◆ **Task description**
Retype, without any change, the line that contains "Alice: [1051,78,1089,109] ->" and every line that follows it to the end of the entries, and nothing else.

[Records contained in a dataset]

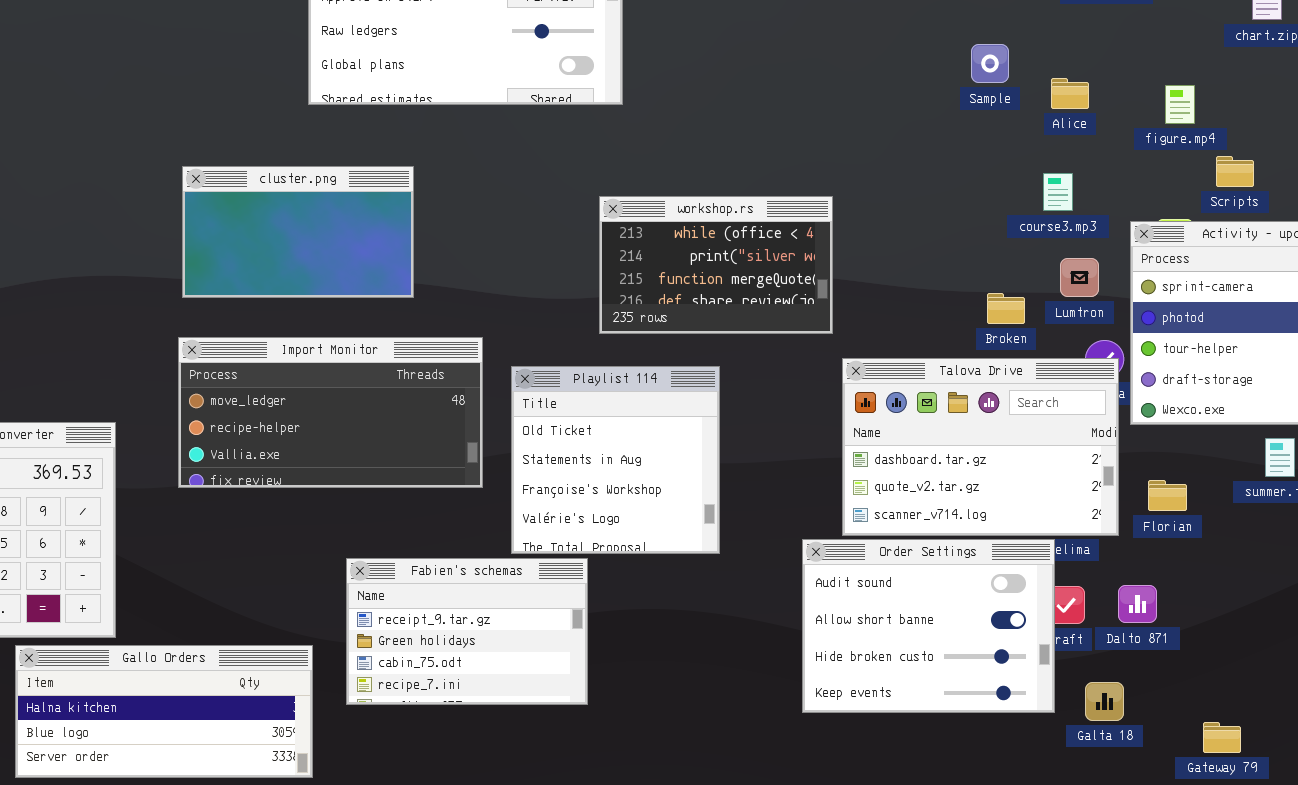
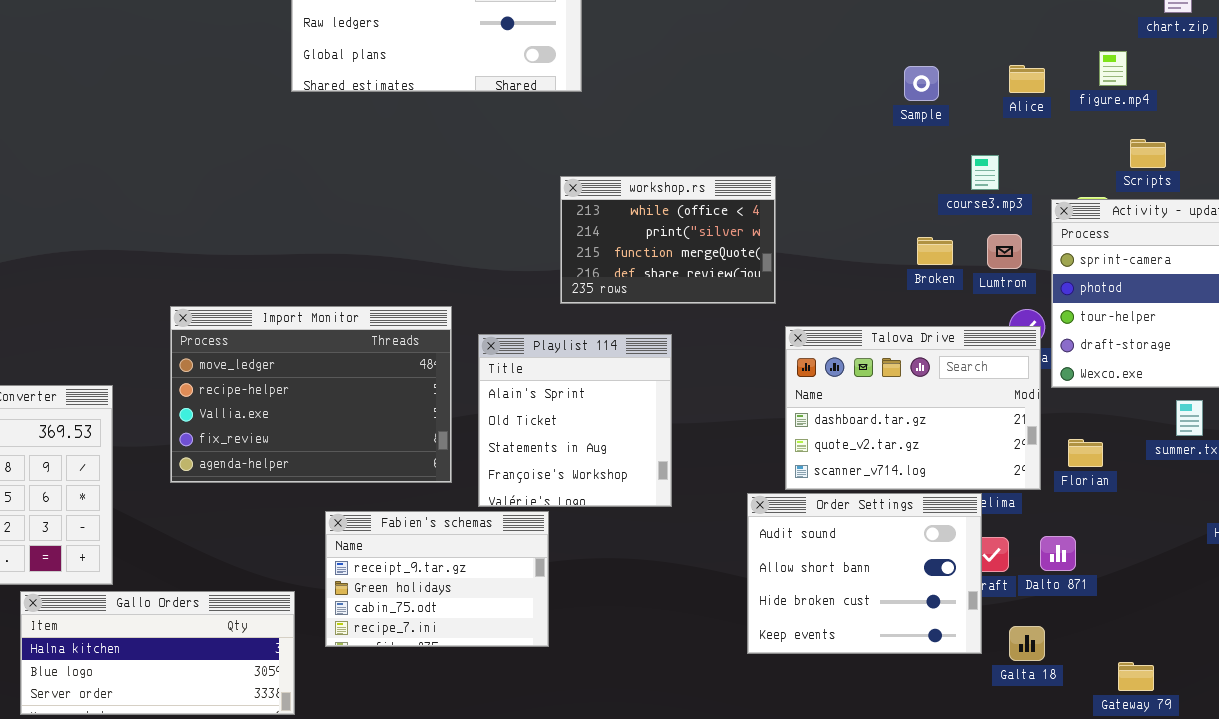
Sample: [971,44,1009,83] -> [904,66,939,101], moved
Alice: [1051,78,1089,109] -> [1009,65,1045,93], moved
figure.mp4: [1165,85,1195,124] -> [1099,51,1127,86], moved
cluster.png: [182,166,414,298] -> none, closed
Broken: [987,293,1025,324] -> [917,237,953,265], moved
Import Monitor: [178,337,483,488] -> [170,306,452,483], resized
Playlist 114: [511,366,720,554] -> [478,334,672,507], scrolled up 1 row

◆ **Solution to this exercise**
Alice: [1051,78,1089,109] -> [1009,65,1045,93], moved
figure.mp4: [1165,85,1195,124] -> [1099,51,1127,86], moved
cluster.png: [182,166,414,298] -> none, closed
Broken: [987,293,1025,324] -> [917,237,953,265], moved
Import Monitor: [178,337,483,488] -> [170,306,452,483], resized
Playlist 114: [511,366,720,554] -> [478,334,672,507], scrolled up 1 row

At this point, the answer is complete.